══ RECORD EXTRACTS

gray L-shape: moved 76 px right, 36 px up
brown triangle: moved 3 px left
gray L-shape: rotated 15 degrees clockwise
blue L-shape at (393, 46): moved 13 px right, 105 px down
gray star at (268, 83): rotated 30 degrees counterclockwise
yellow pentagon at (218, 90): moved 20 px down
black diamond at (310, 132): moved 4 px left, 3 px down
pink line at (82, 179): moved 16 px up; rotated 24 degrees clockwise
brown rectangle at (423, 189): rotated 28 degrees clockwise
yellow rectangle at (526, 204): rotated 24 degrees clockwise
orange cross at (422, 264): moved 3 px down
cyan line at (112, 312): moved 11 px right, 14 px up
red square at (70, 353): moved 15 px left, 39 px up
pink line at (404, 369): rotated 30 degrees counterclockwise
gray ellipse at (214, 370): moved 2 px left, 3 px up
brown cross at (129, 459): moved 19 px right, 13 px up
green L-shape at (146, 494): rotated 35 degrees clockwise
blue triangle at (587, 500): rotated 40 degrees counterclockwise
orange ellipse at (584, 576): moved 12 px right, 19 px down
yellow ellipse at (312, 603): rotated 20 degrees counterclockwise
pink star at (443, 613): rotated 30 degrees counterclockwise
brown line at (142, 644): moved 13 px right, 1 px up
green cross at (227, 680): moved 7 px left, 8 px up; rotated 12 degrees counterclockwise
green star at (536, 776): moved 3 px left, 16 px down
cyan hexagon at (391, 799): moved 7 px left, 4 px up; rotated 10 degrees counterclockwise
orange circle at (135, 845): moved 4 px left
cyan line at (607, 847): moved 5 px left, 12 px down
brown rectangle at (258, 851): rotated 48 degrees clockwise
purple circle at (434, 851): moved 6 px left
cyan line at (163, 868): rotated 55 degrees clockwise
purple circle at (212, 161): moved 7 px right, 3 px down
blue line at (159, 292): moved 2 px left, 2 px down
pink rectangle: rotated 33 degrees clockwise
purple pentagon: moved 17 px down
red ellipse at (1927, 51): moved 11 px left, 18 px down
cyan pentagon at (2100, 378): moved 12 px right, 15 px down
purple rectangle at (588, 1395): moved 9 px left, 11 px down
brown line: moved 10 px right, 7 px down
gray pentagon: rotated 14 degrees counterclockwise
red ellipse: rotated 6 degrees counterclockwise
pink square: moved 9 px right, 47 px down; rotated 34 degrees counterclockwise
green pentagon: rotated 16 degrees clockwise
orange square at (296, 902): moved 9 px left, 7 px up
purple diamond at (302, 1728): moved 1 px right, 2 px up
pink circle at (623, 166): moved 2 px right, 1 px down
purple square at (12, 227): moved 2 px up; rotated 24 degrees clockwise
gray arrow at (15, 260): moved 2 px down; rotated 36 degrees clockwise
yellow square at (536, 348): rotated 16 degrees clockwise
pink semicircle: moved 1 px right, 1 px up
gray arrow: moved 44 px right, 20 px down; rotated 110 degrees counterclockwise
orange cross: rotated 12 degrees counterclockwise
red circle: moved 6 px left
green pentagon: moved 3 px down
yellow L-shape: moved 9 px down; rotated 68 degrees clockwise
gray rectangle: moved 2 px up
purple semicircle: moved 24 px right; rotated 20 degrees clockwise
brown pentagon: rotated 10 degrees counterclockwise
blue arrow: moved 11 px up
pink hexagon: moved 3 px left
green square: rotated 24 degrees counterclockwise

════

• [WORK INSTRUCTIONS]:
Where does the word "blue" occur in the data? Copy every line that has it.

• [RESULT FOR THIS TASK]:
blue L-shape at (393, 46): moved 13 px right, 105 px down
blue triangle at (587, 500): rotated 40 degrees counterclockwise
blue line at (159, 292): moved 2 px left, 2 px down
blue arrow: moved 11 px up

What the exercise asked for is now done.